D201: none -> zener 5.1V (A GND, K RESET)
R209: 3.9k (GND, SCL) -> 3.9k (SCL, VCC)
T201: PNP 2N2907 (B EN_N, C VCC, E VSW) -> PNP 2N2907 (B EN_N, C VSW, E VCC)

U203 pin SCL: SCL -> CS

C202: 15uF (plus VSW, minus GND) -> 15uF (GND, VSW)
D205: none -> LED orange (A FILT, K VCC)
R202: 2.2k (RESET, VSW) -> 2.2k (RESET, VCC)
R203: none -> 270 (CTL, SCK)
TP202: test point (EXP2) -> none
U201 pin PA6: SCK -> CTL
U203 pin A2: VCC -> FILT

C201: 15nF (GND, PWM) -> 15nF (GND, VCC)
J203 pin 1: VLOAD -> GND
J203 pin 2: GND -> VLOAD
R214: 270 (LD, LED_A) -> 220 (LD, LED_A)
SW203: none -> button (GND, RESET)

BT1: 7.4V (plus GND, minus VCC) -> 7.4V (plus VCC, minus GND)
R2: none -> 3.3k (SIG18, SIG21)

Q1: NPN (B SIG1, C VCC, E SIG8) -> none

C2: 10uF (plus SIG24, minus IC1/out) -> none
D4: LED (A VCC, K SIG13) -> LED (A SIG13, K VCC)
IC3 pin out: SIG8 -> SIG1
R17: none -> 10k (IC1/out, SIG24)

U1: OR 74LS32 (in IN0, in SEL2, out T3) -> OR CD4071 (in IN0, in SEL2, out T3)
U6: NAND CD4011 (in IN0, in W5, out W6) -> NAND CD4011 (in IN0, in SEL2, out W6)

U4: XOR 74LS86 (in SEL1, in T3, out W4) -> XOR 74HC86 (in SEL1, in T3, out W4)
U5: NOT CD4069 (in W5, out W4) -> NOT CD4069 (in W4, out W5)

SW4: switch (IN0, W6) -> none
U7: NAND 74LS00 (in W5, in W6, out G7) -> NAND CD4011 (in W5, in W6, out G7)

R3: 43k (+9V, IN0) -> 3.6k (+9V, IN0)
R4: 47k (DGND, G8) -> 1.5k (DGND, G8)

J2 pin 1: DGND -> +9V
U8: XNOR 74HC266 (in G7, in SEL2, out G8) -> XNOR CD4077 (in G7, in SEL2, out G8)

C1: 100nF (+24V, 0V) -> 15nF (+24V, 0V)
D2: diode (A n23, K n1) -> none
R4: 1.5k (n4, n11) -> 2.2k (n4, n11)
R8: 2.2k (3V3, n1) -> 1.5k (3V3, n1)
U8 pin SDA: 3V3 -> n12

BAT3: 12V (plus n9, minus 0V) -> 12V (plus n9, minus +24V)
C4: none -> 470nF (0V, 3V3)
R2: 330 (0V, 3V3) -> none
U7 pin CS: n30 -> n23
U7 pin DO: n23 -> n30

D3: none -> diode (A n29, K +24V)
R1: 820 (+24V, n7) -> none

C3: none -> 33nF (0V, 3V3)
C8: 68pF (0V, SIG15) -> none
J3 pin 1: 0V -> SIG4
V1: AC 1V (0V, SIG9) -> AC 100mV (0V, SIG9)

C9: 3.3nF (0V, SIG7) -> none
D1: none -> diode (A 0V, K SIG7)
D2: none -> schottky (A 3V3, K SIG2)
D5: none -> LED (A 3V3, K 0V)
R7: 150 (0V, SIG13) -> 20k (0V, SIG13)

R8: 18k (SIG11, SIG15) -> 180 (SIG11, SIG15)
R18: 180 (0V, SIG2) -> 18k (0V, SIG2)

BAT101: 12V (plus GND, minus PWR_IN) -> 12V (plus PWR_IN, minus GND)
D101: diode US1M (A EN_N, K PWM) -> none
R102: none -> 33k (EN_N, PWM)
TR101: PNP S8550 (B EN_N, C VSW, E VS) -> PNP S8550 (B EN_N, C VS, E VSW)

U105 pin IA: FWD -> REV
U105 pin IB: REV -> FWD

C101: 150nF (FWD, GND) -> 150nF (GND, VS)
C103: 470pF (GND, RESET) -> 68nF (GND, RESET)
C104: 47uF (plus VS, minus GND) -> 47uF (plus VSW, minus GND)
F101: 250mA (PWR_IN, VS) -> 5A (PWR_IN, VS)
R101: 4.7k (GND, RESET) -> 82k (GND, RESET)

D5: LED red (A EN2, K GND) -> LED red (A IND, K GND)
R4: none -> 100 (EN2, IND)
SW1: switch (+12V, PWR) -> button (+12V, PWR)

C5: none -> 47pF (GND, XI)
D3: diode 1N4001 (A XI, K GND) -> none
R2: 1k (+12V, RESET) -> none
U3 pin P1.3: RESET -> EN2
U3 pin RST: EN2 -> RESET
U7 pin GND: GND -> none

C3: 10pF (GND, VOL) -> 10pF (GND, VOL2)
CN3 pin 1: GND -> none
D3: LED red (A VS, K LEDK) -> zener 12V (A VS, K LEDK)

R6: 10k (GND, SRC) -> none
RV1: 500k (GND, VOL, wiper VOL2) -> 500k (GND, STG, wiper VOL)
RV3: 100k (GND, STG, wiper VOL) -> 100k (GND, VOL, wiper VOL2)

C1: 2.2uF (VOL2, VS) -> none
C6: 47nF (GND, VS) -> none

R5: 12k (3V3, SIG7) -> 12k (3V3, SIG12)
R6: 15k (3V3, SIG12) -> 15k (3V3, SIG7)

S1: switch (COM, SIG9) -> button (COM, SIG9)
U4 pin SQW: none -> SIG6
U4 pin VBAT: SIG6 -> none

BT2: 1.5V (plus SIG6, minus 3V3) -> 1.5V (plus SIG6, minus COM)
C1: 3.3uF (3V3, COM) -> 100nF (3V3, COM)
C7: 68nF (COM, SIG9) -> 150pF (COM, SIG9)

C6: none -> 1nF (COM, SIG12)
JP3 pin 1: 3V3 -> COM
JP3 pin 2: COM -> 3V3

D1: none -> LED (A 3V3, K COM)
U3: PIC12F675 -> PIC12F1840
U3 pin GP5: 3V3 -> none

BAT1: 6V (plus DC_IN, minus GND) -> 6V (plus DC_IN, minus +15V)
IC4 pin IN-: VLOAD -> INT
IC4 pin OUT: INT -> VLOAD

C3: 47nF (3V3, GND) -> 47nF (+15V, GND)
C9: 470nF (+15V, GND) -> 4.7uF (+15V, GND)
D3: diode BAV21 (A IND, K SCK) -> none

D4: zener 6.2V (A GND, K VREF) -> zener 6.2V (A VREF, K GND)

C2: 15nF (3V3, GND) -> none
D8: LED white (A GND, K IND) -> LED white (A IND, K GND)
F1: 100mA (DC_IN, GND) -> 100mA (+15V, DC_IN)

> _Exercise brief_: Give the count of lines in the listing above that include "switch", with no other words.

> _The answer_: 3